Required action: Return every line of the data below that includes the string "none".

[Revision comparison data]

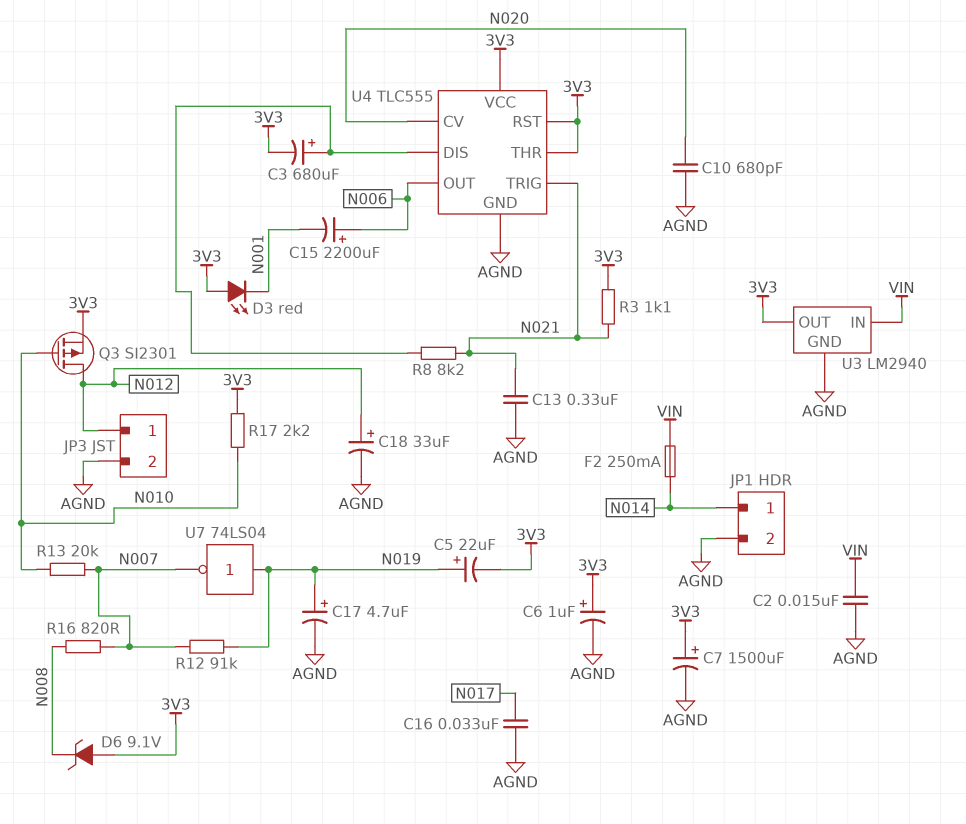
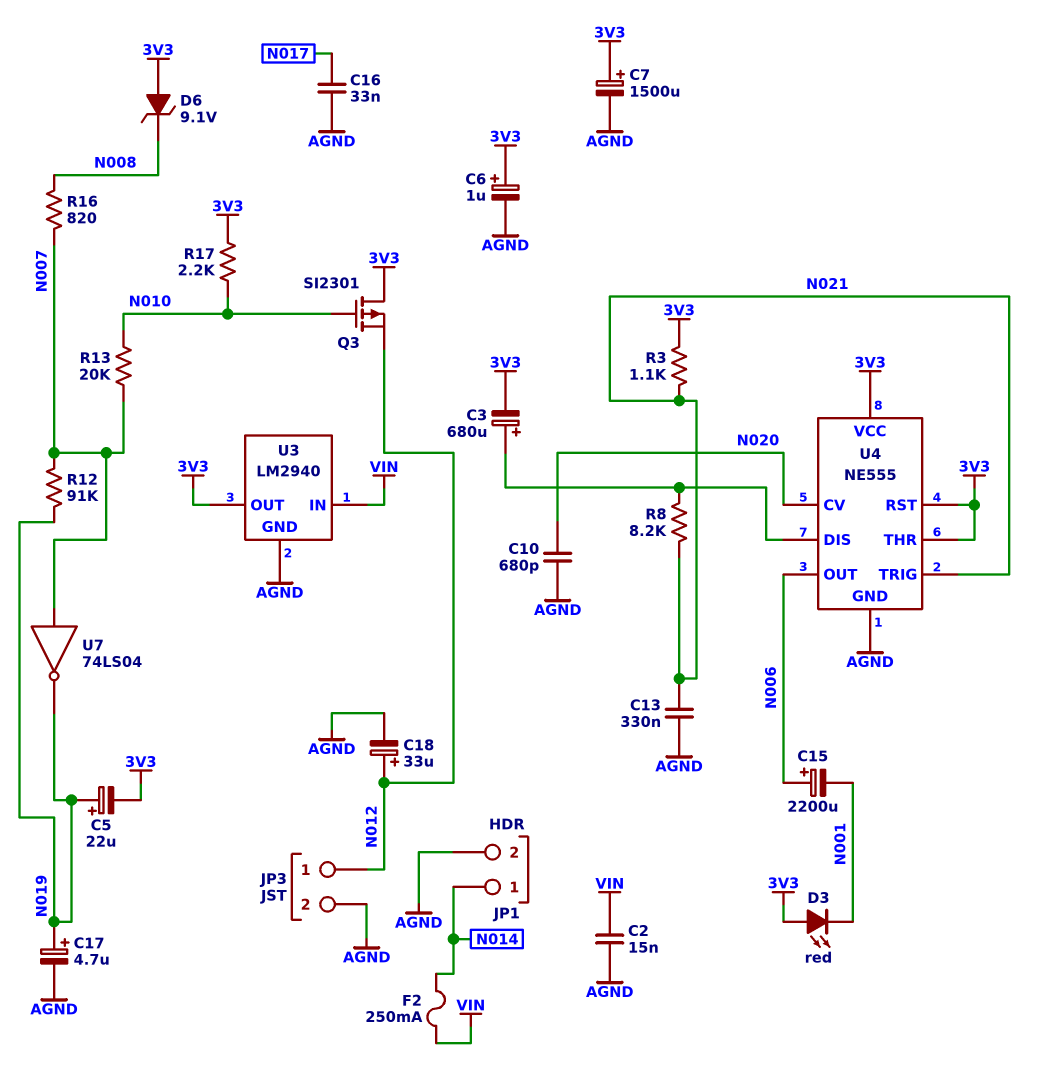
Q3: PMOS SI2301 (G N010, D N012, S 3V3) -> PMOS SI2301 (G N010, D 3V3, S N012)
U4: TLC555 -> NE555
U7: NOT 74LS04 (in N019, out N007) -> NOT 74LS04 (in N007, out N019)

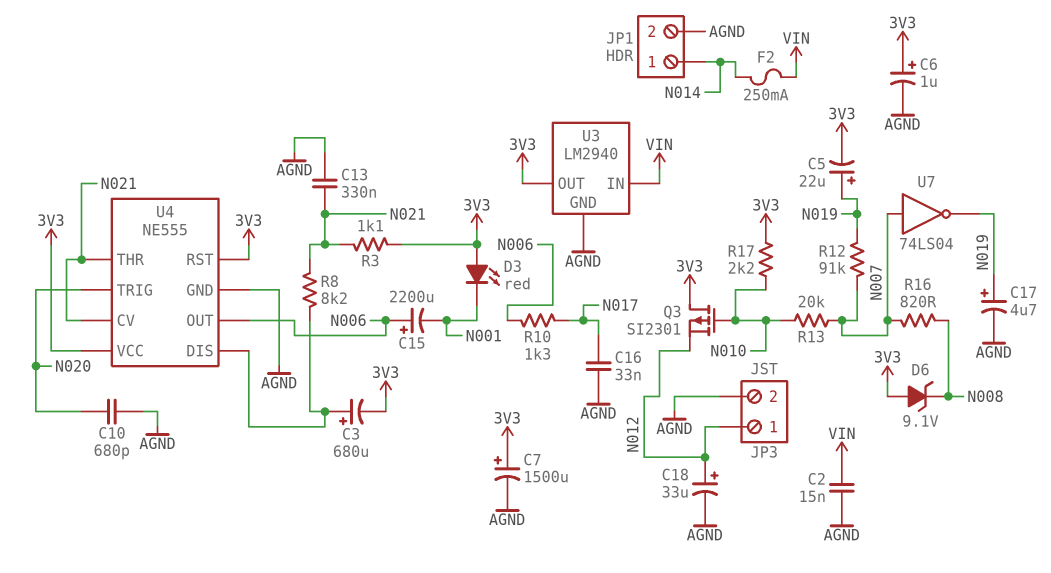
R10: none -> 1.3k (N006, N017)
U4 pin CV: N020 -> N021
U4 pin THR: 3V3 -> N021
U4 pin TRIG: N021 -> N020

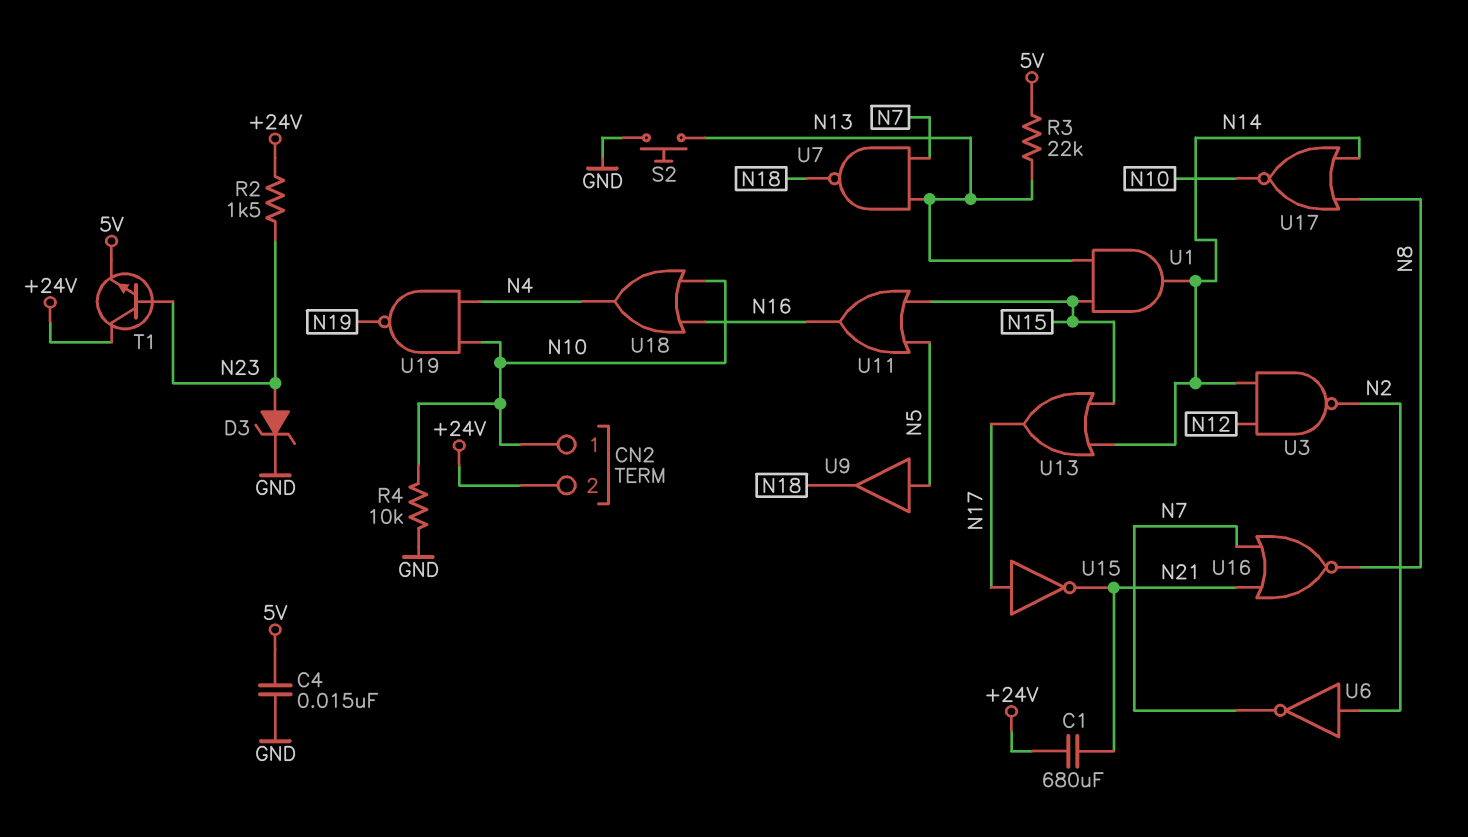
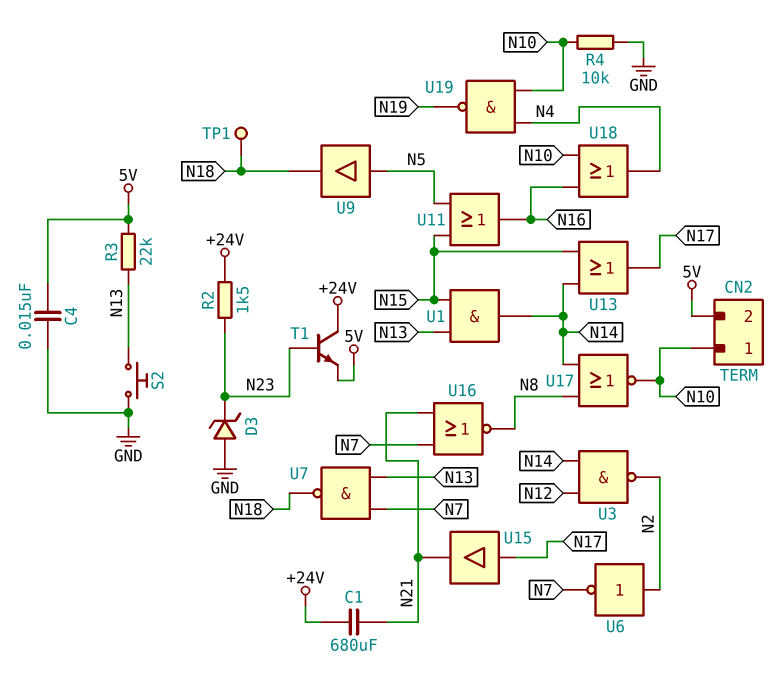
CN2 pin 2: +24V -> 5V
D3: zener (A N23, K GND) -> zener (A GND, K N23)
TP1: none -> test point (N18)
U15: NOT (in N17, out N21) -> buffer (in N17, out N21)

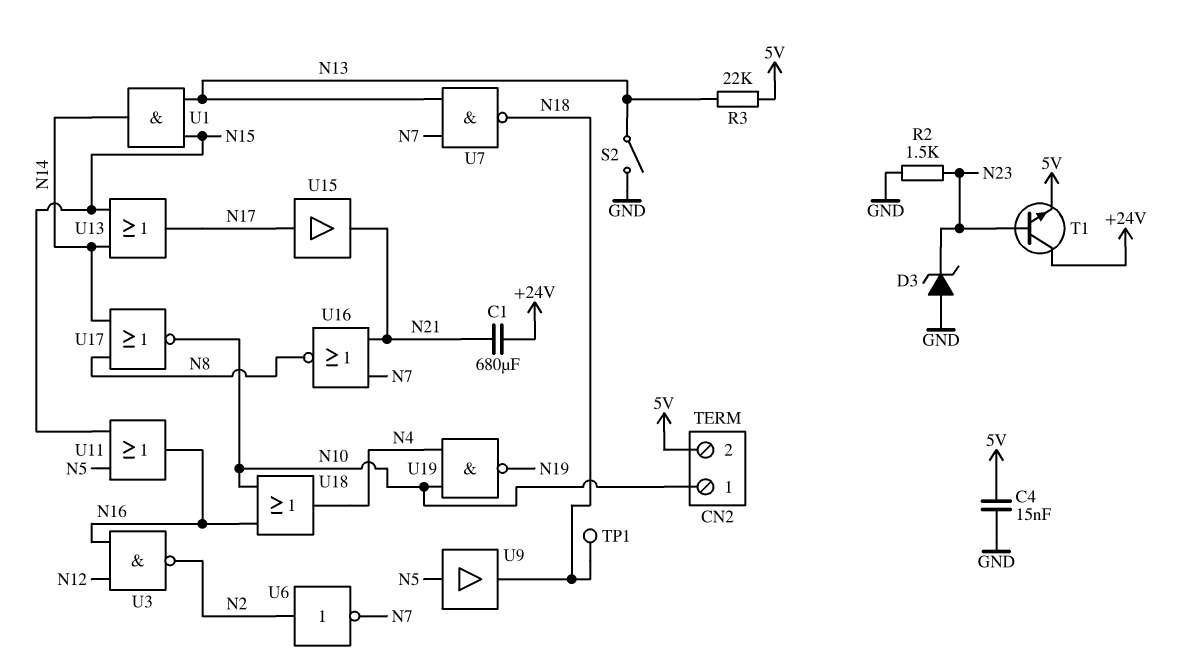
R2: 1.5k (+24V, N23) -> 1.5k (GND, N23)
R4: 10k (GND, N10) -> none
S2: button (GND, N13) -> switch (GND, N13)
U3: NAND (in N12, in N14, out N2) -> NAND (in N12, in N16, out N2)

Task result:
R10: none -> 1.3k (N006, N017)
TP1: none -> test point (N18)
R4: 10k (GND, N10) -> none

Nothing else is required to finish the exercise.